About this exercise: All lines from the one containing "R3: 24k (GND, VDD) -> 24k (U7/PA5, VDD)" through the end of the data below are to be repeated exactly, with pictures left out.

*** Opening of Records supplied ***

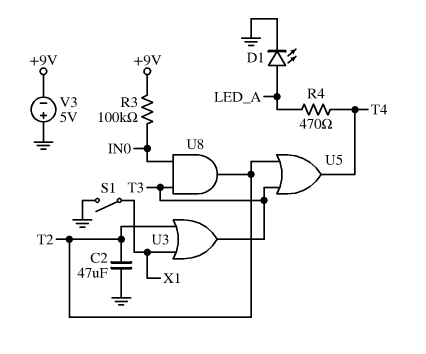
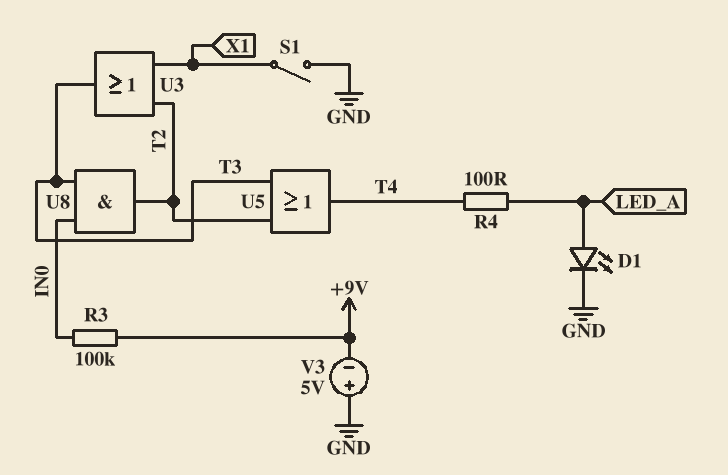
C2: 47uF (GND, T2) -> none
R4: 470 (LED_A, T4) -> 100 (LED_A, T4)

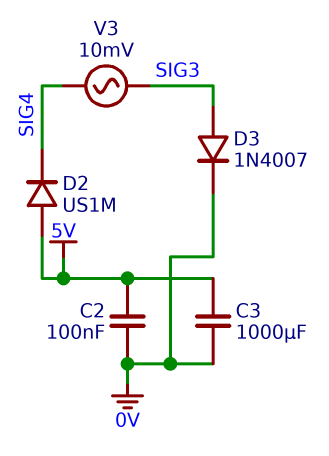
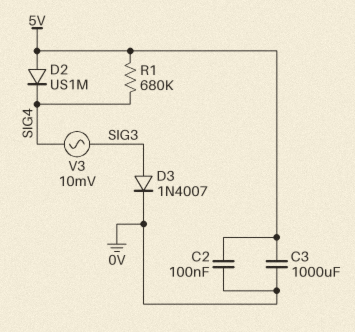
R1: none -> 680k (5V, SIG4)

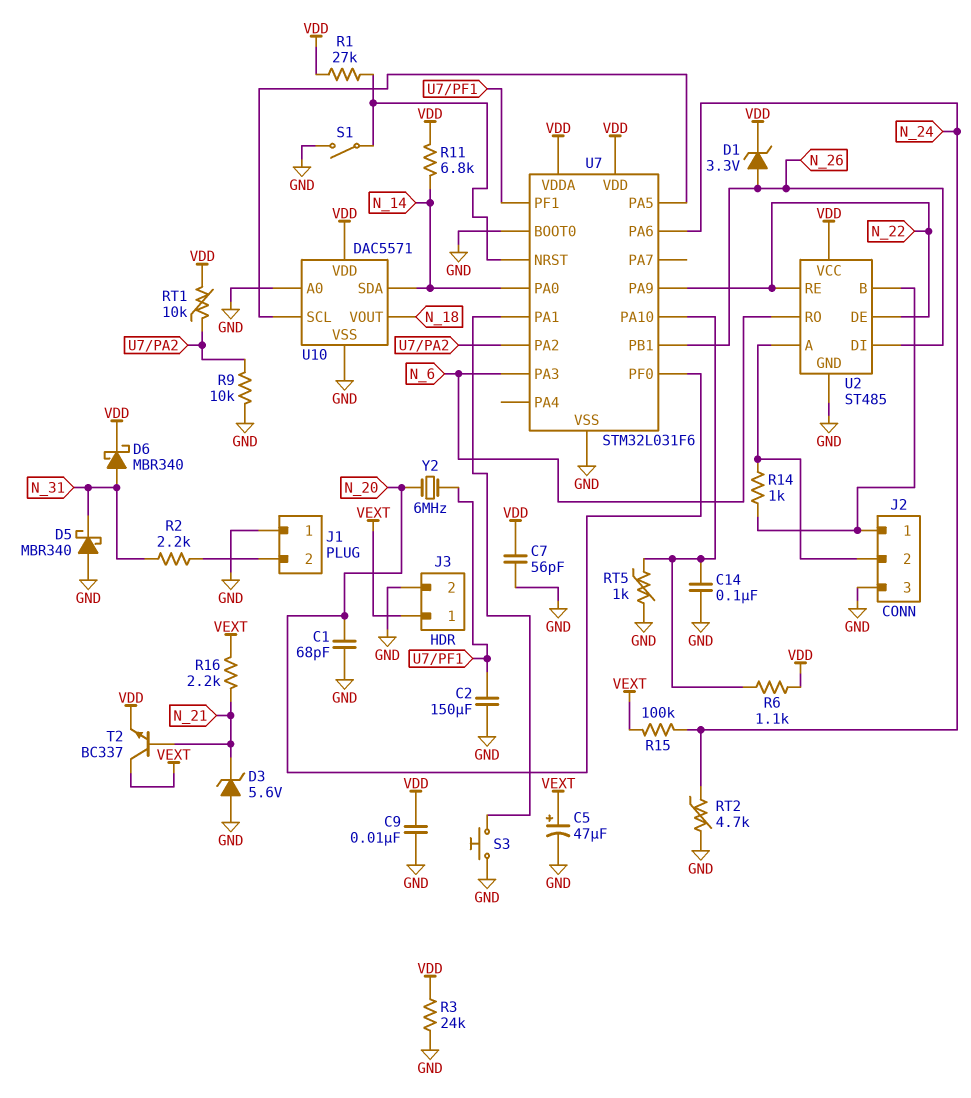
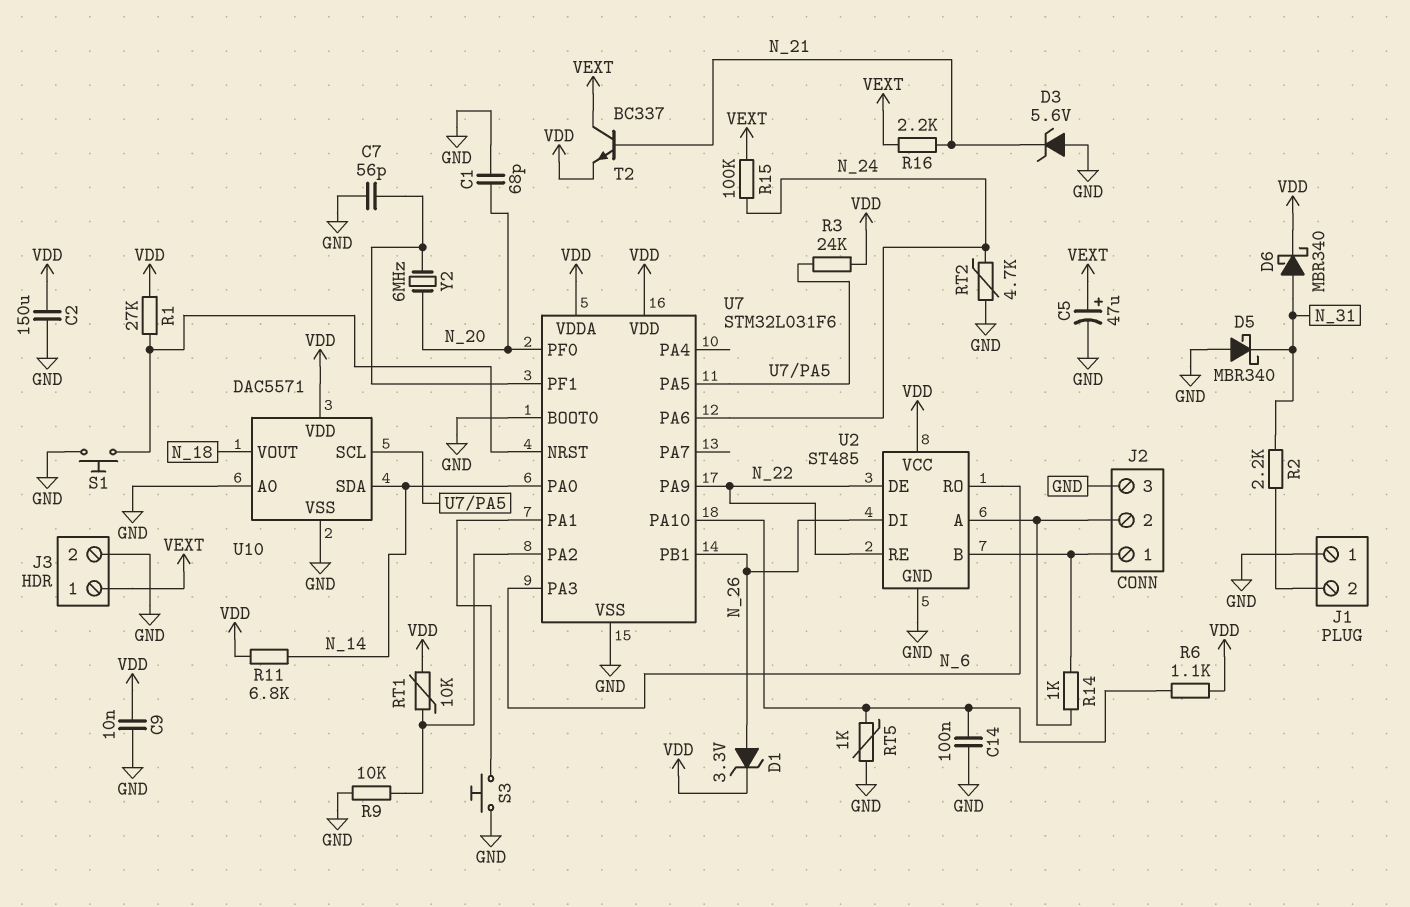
C2: 150uF (GND, U7/PF1) -> 150uF (GND, VDD)
C7: 56pF (GND, VDD) -> 56pF (GND, U7/PF1)
R3: 24k (GND, VDD) -> 24k (U7/PA5, VDD)
S1: switch (GND, U7/NRST) -> button (GND, U7/NRST)

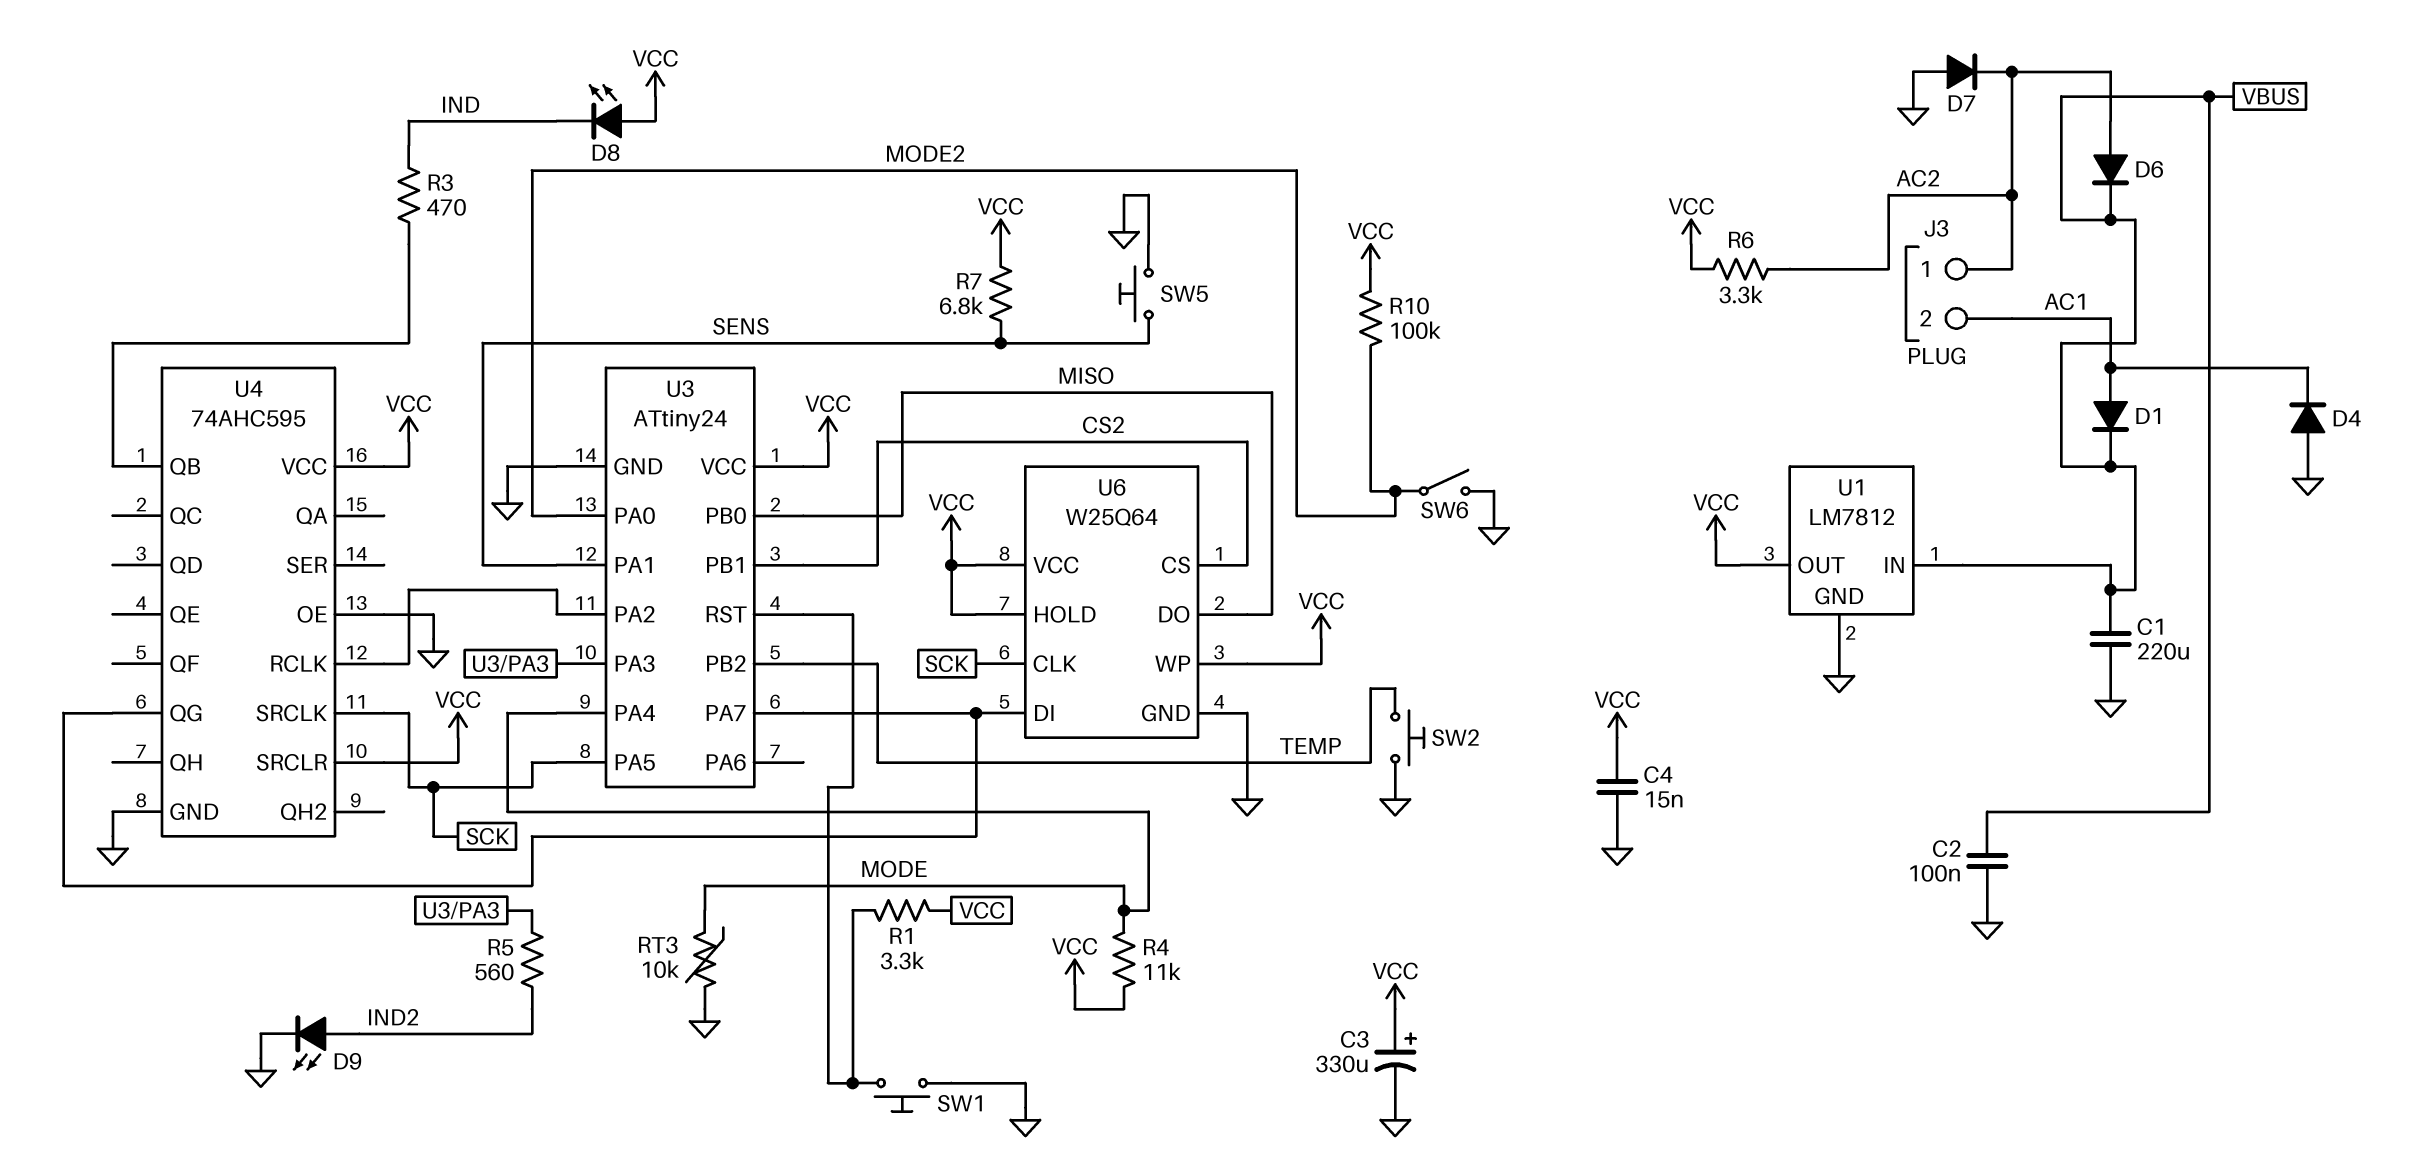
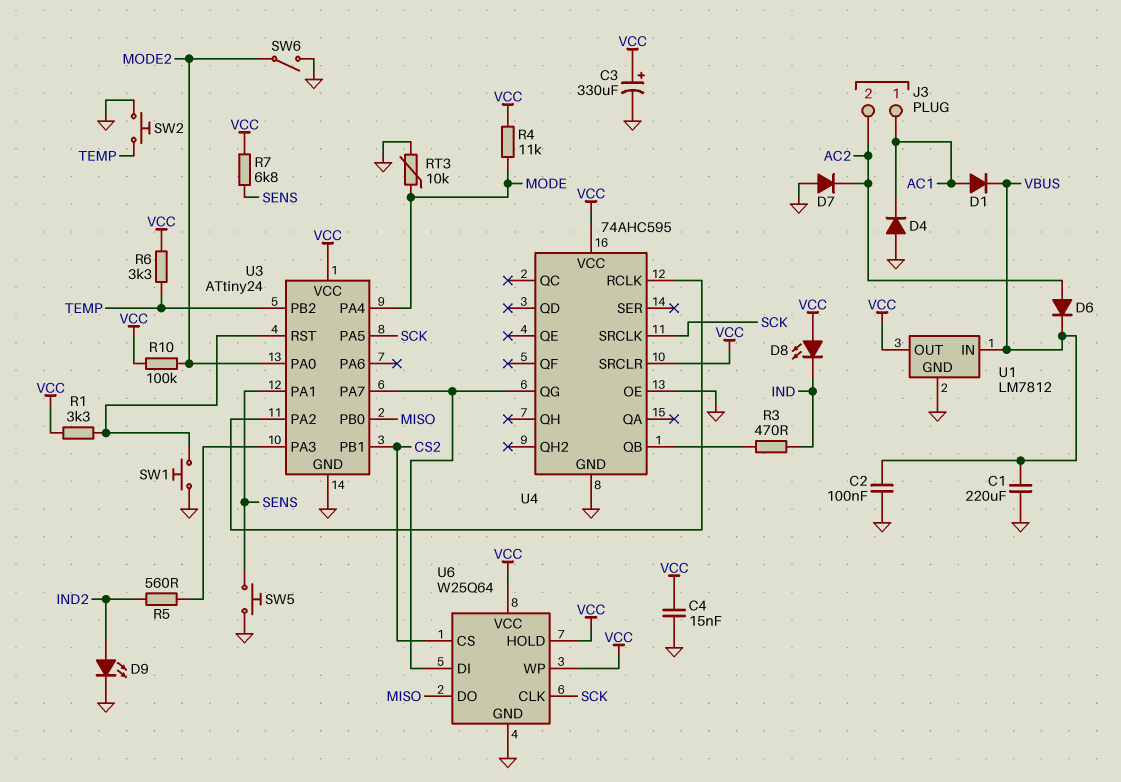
J3 pin 1: AC2 -> AC1
J3 pin 2: AC1 -> AC2
R6: 3.3k (AC2, VCC) -> 3.3k (TEMP, VCC)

*** Close of Records supplied ***

Result of this exercise:
R3: 24k (GND, VDD) -> 24k (U7/PA5, VDD)
S1: switch (GND, U7/NRST) -> button (GND, U7/NRST)

J3 pin 1: AC2 -> AC1
J3 pin 2: AC1 -> AC2
R6: 3.3k (AC2, VCC) -> 3.3k (TEMP, VCC)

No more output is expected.